Description of the task – For the entries below, say how many lines include the word "yellow" and add nothing else.

Supplied material –
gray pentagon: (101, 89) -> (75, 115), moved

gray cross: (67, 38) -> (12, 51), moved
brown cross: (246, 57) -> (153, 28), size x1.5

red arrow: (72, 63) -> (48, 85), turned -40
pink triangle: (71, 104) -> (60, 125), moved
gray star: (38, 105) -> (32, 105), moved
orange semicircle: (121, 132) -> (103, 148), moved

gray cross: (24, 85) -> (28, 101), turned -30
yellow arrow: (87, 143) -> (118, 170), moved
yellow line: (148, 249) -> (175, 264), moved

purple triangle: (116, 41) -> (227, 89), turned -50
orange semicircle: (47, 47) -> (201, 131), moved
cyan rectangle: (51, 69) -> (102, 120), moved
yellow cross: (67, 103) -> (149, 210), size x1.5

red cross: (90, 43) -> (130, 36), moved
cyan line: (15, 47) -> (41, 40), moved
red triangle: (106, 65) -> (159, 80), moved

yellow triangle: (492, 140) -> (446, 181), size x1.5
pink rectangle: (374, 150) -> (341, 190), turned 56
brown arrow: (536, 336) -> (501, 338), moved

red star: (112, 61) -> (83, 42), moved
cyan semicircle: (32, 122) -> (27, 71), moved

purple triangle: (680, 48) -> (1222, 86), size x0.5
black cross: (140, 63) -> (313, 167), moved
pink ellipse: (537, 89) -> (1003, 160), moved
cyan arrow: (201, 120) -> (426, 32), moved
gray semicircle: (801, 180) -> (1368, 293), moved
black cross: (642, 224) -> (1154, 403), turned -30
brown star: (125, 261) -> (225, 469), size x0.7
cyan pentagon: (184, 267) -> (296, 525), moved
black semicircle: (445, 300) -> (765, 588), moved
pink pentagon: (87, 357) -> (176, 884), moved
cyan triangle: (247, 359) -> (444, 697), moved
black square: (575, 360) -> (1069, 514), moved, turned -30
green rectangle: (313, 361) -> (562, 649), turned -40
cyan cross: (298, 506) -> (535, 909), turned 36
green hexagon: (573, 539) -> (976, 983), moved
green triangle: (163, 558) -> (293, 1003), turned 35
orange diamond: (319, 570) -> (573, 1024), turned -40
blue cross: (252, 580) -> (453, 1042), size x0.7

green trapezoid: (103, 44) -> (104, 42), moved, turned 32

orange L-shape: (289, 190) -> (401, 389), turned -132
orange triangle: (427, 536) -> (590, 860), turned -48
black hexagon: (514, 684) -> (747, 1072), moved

Problem solution – 4